EXERCISE DESCRIPTION:
Would you show every line from the records that holds "turquoise"?
= Beginning of Section =
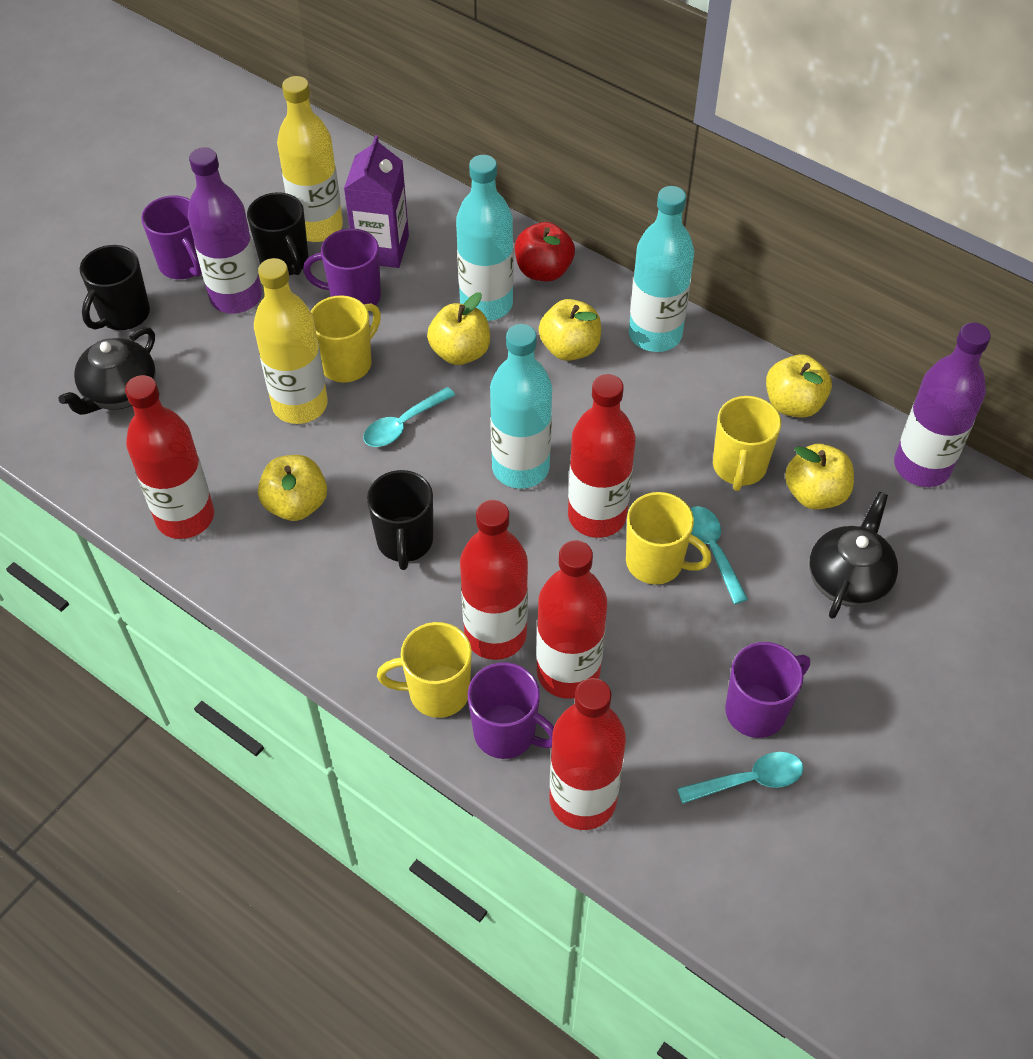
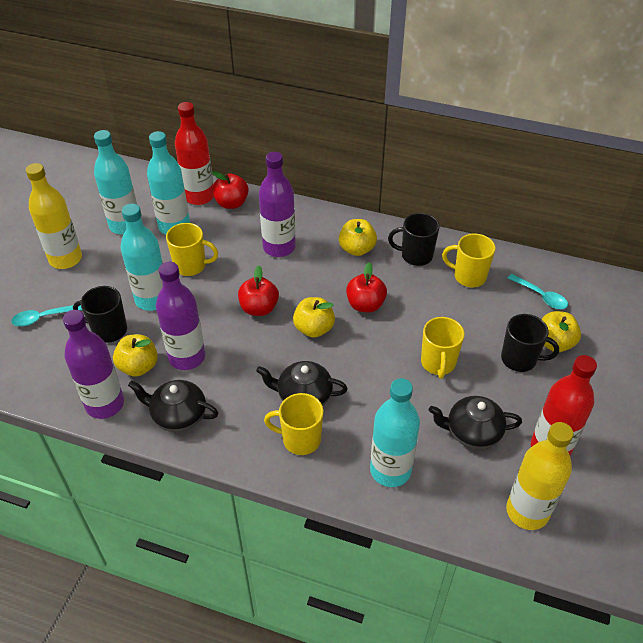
black teapot: 2 -> 3
purple bottle: 2 -> 3
purple carton: 1 -> 0
purple mug: 4 -> 0
red apple: 1 -> 3
red bottle: 5 -> 2
turquoise bottle: 3 -> 4
turquoise spoon: 3 -> 2
yellow apple: 5 -> 4

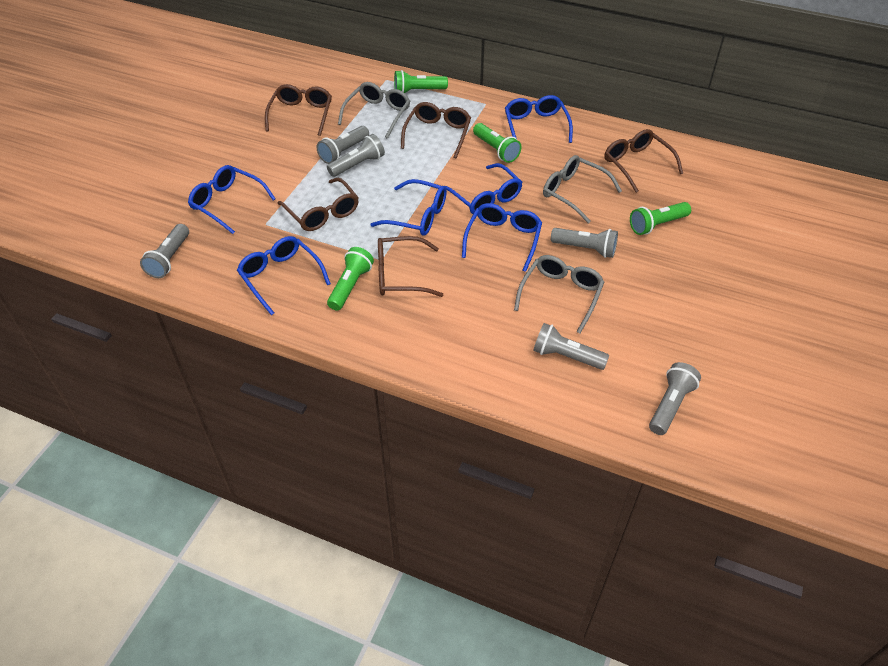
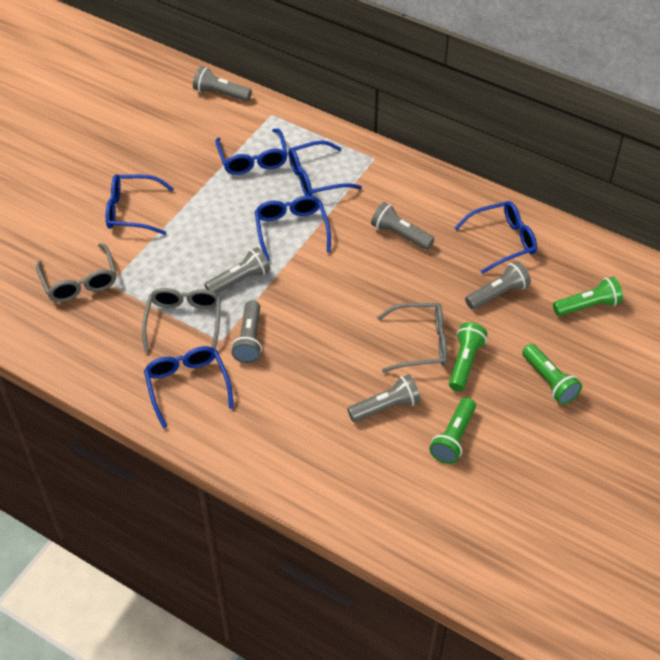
brown glasses: 5 -> 0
= End of Section =
ANSWER TO THIS PROBLEM:
turquoise bottle: 3 -> 4
turquoise spoon: 3 -> 2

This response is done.